Segment Start: THE RECORDS

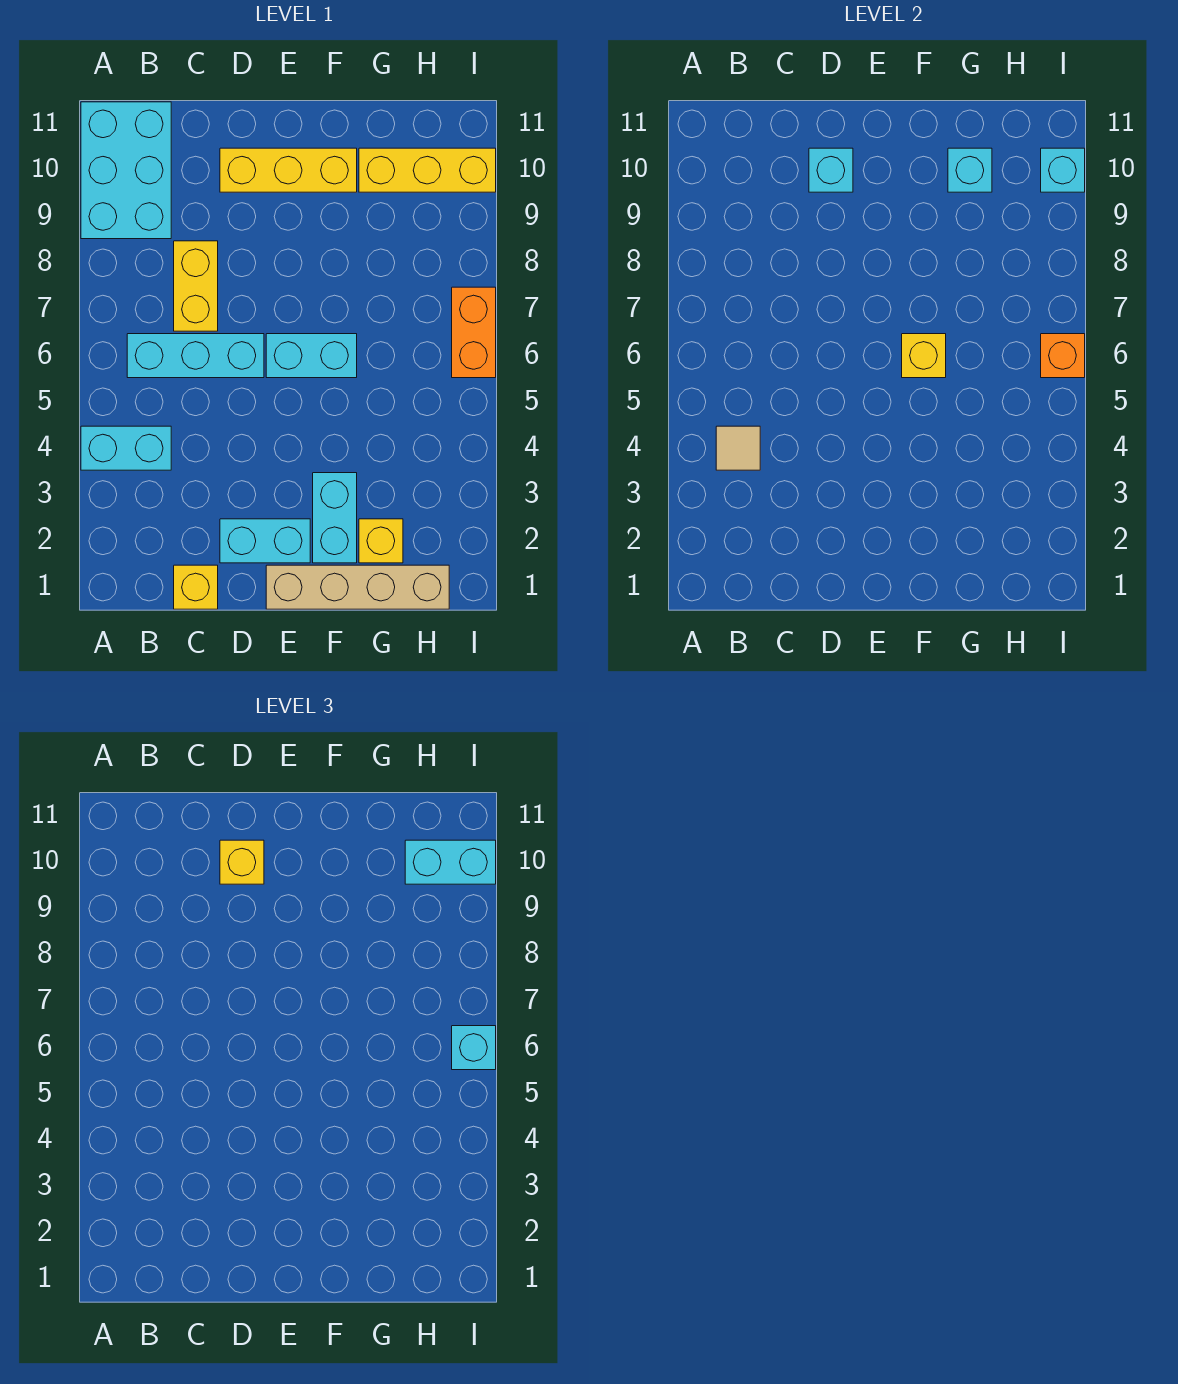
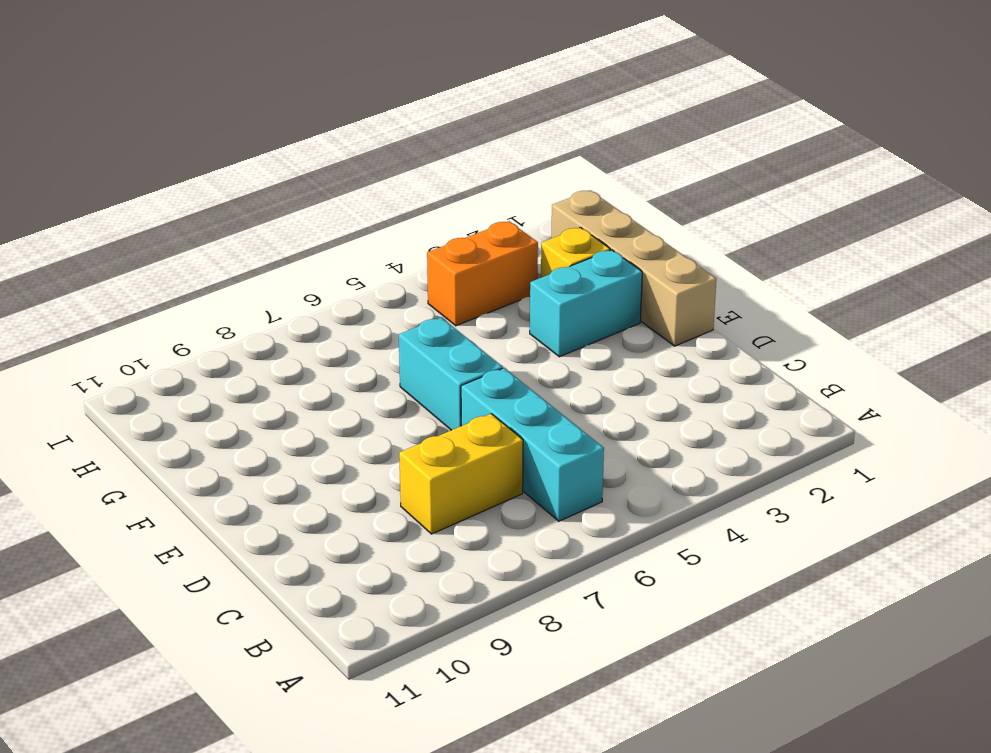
orange brick H3:H4 level 1 -> orange brick I6:I7 level 1
none -> cyan brick A4:B4 level 1
none -> cyan brick A9:B11 level 1
none -> yellow brick C1 level 1

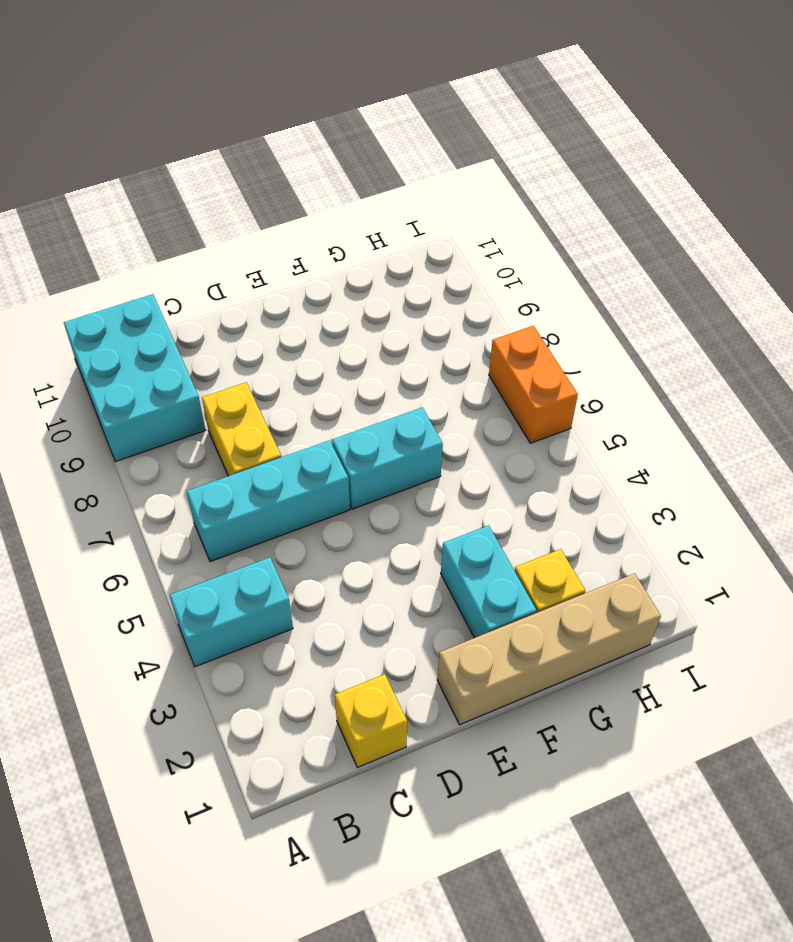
none -> cyan brick D2:E2 level 1
none -> yellow brick D10:F10 level 1
none -> yellow brick G10:I10 level 1

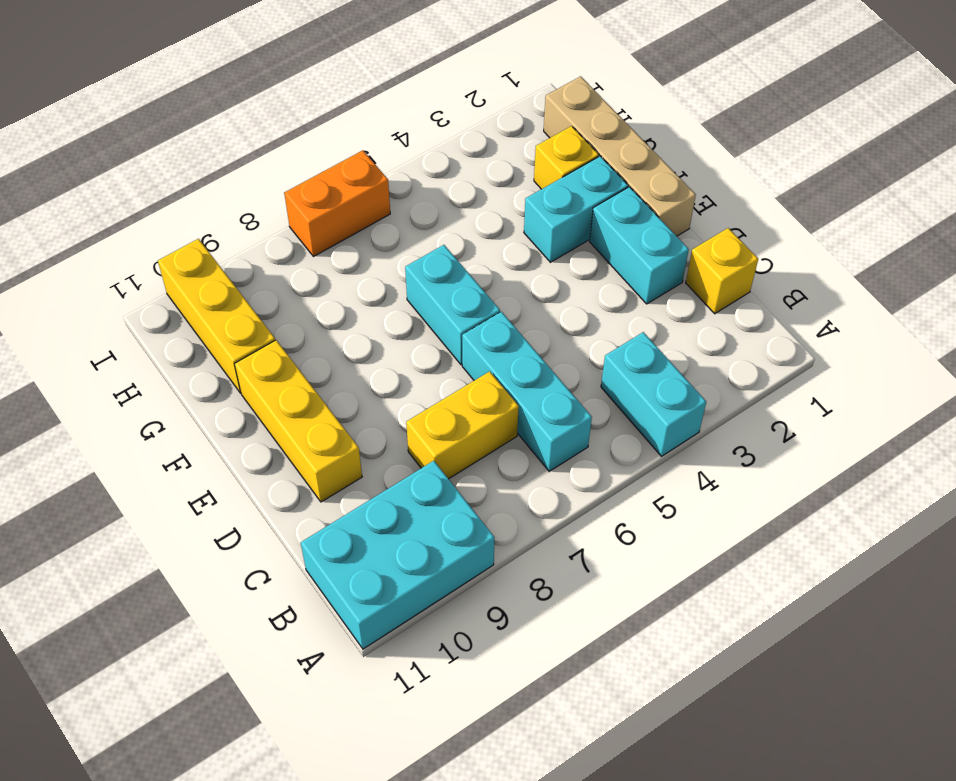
none -> tan tile B4 level 2
none -> cyan brick D10 level 2
none -> yellow brick F6 level 2

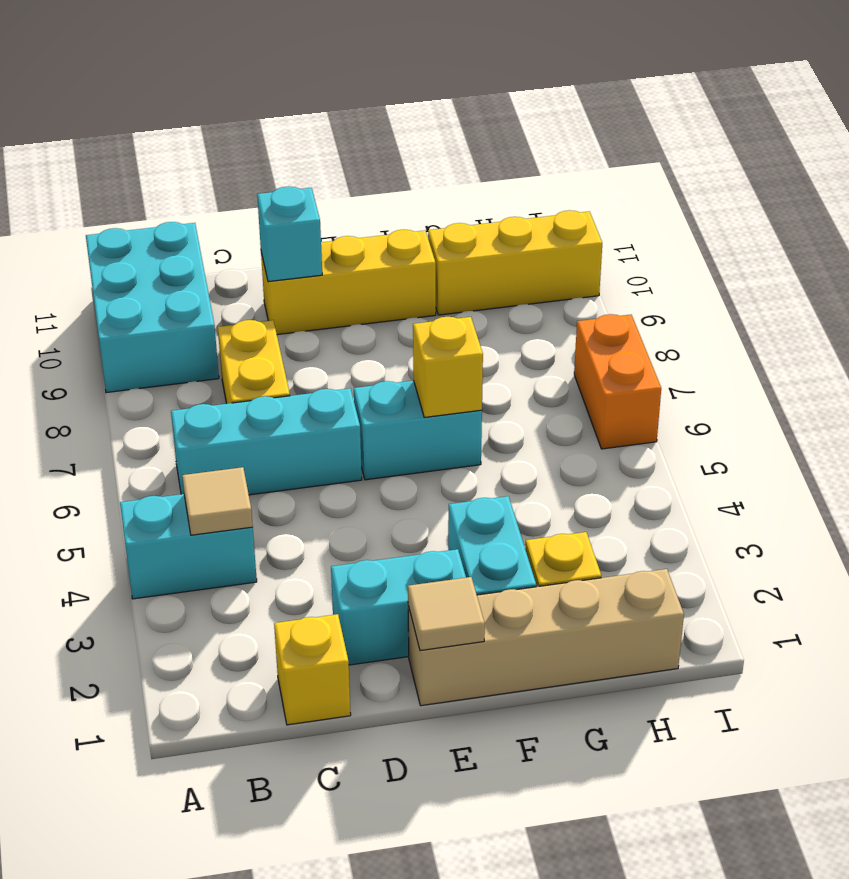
tan tile E1 level 2 -> none
none -> cyan brick G10 level 2
none -> orange brick I6 level 2
none -> cyan brick I10 level 2

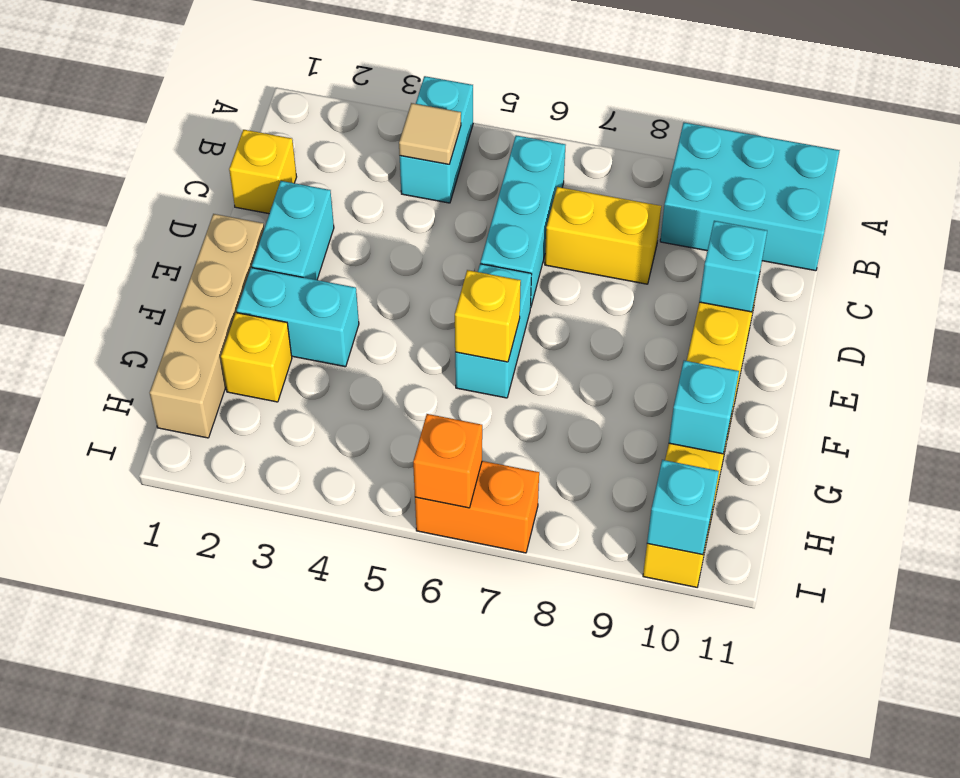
none -> yellow brick D10 level 3
none -> cyan brick H10:I10 level 3
none -> cyan brick I6 level 3

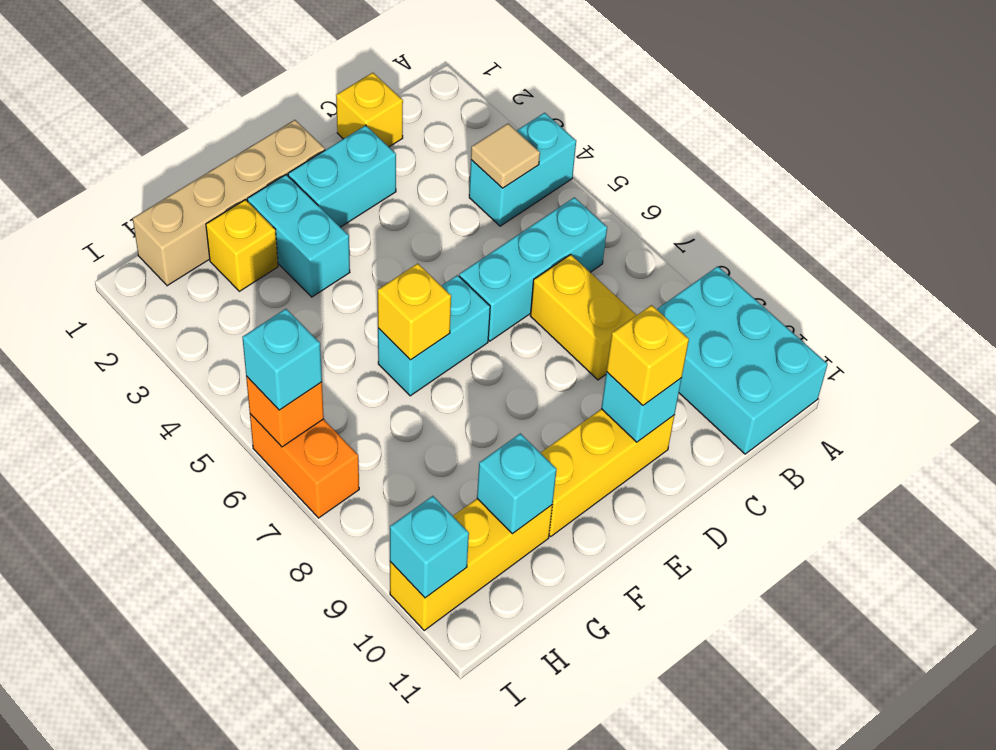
none -> cyan brick H10:I10 level 3

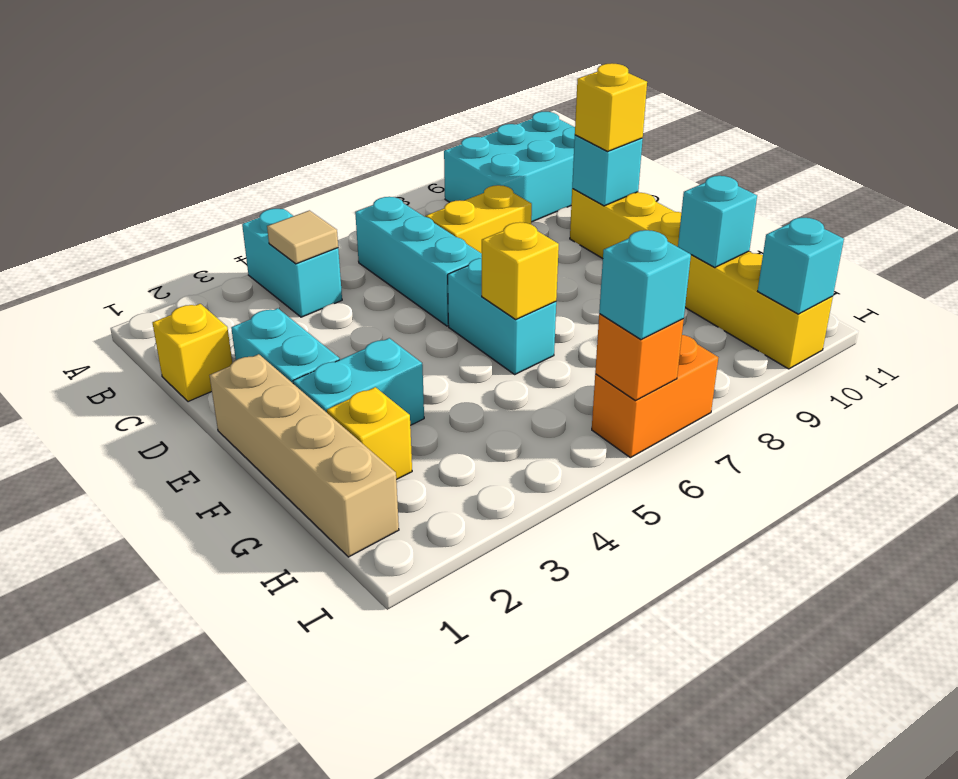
none -> cyan brick H10:I10 level 3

Segment End: THE RECORDS

PROBLEM DESCRIPTION
From the line containing "none -> cyan brick G10 level 2" down to the last line of the entries above, set down every line exactly. Omit all pictures.

TASK OUTPUT
none -> cyan brick G10 level 2
none -> orange brick I6 level 2
none -> cyan brick I10 level 2

none -> yellow brick D10 level 3
none -> cyan brick H10:I10 level 3
none -> cyan brick I6 level 3

none -> cyan brick H10:I10 level 3

none -> cyan brick H10:I10 level 3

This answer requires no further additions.